**DIRECTIONS:** The lines to copy run from the one containing "[(232,318),(274,329),(276,317),(235,307),(232,318)]" to the very end of the records; give them exactly, and only them, without pictures.

**DATA RECORDS:**
....
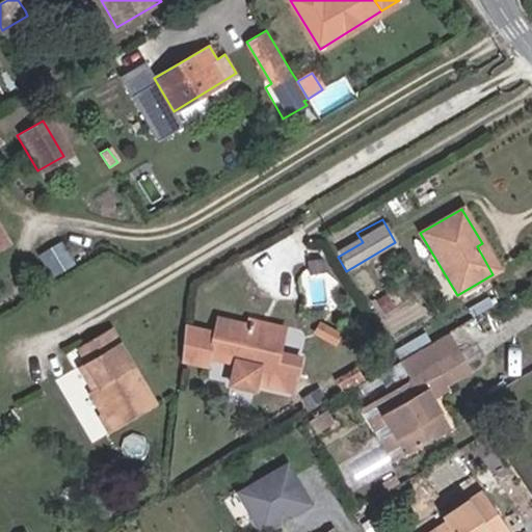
[(498,270),(482,243),(477,246),(493,274),(498,270)]
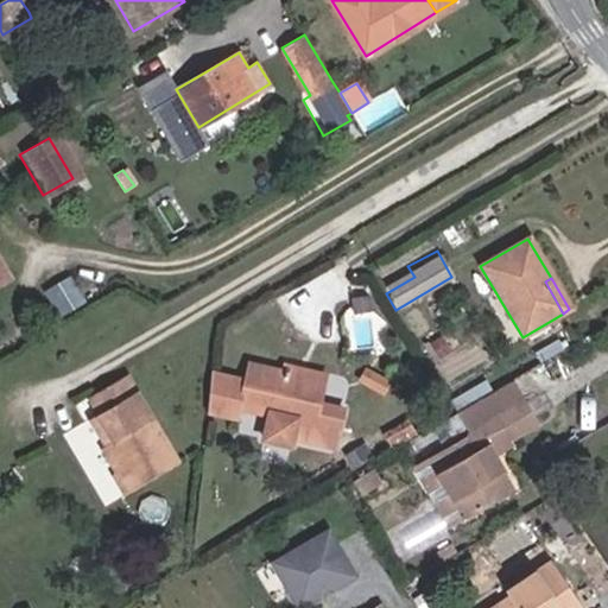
[(86,303),(73,282),(49,296),(62,317),(86,303)]
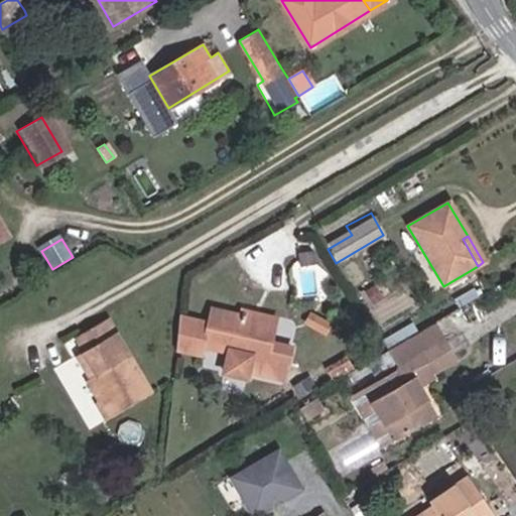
[(232,318),(274,329),(276,317),(235,307),(232,318)]
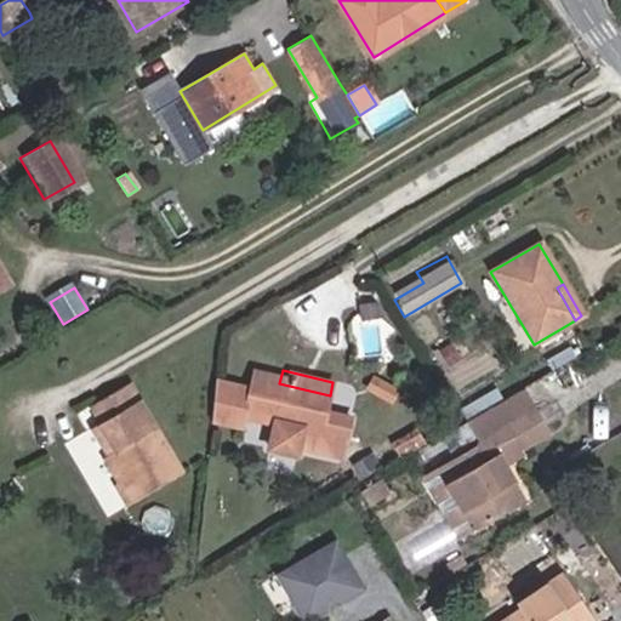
[(330,396),(279,383),(251,377),(241,422),(296,434),(292,453),(329,461),(336,433),(322,429),(325,417),(330,396)]
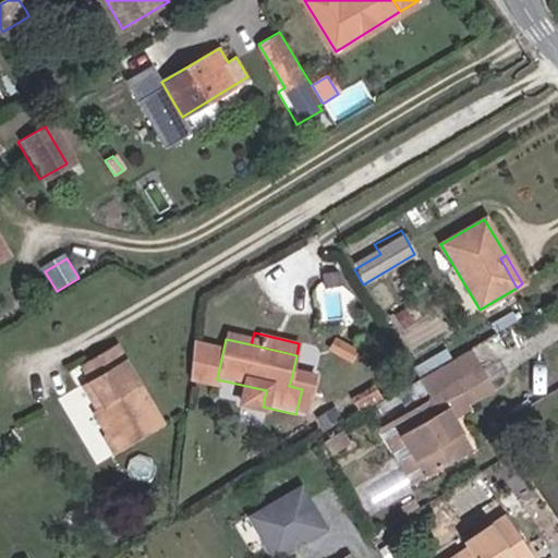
[(358,353),(331,340),(325,353),(350,366),(358,353)]
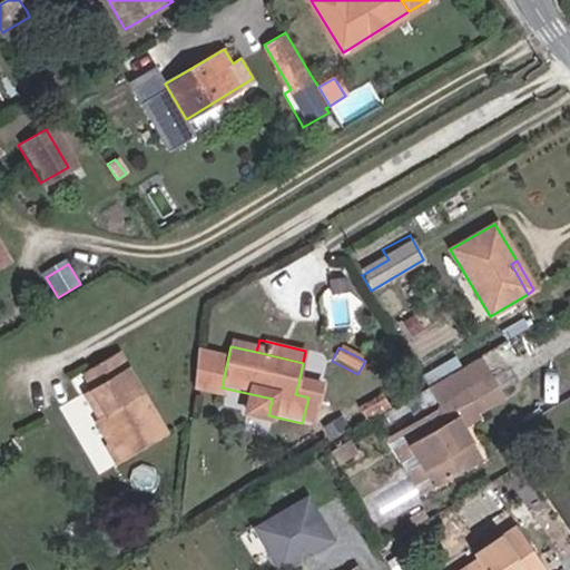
[(101,416),(92,422),(104,440),(100,442),(114,465),(163,438),(114,352),(85,370),(94,385),(86,391),(101,416)]
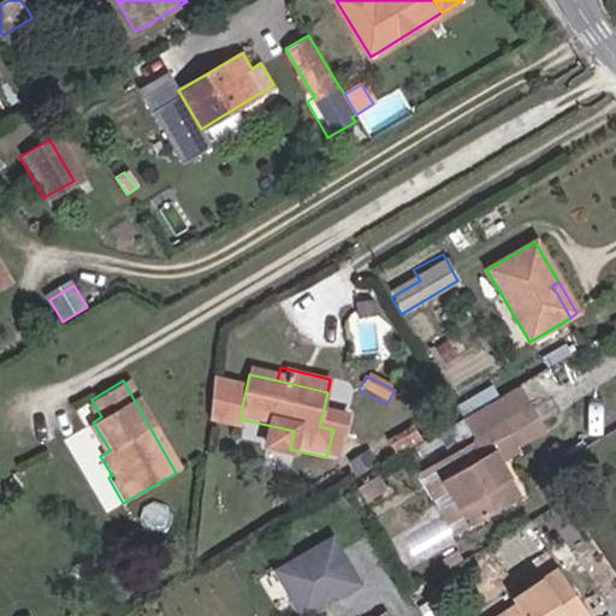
[(521,412),(510,392),(463,420),(458,422),(471,443),(521,412)]
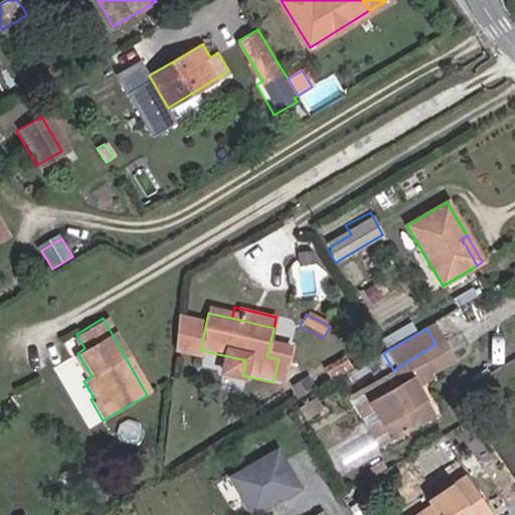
[(84,348),(76,334),(68,338),(77,353),(84,348)]
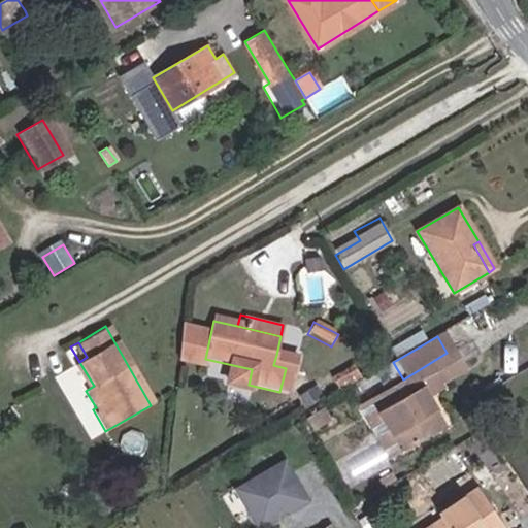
[(458,372),(447,353),(403,380),(371,397),(402,451),(443,427),(428,401),(423,393),(439,383),(458,372)]
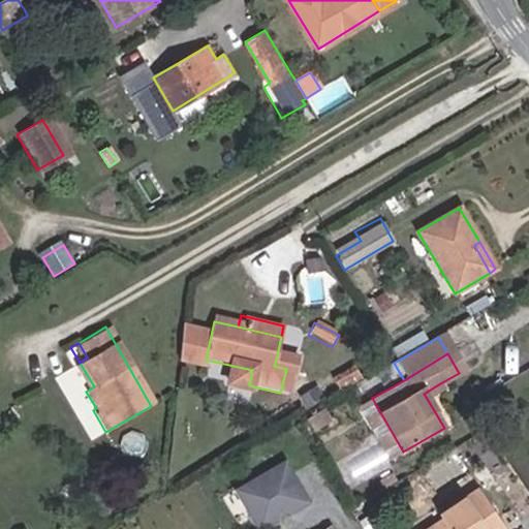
[(288,359),(277,355),(274,366),(286,369),(288,359)]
....
**OUTPUT BELOW:**
[(232,318),(274,329),(276,317),(235,307),(232,318)]
[(330,396),(279,383),(251,377),(241,422),(296,434),(292,453),(329,461),(336,433),(322,429),(325,417),(330,396)]
[(358,353),(331,340),(325,353),(350,366),(358,353)]
[(101,416),(92,422),(104,440),(100,442),(114,465),(163,438),(114,352),(85,370),(94,385),(86,391),(101,416)]
[(521,412),(510,392),(463,420),(458,422),(471,443),(521,412)]
[(84,348),(76,334),(68,338),(77,353),(84,348)]
[(458,372),(447,353),(403,380),(371,397),(402,451),(443,427),(428,401),(423,393),(439,383),(458,372)]
[(288,359),(277,355),(274,366),(286,369),(288,359)]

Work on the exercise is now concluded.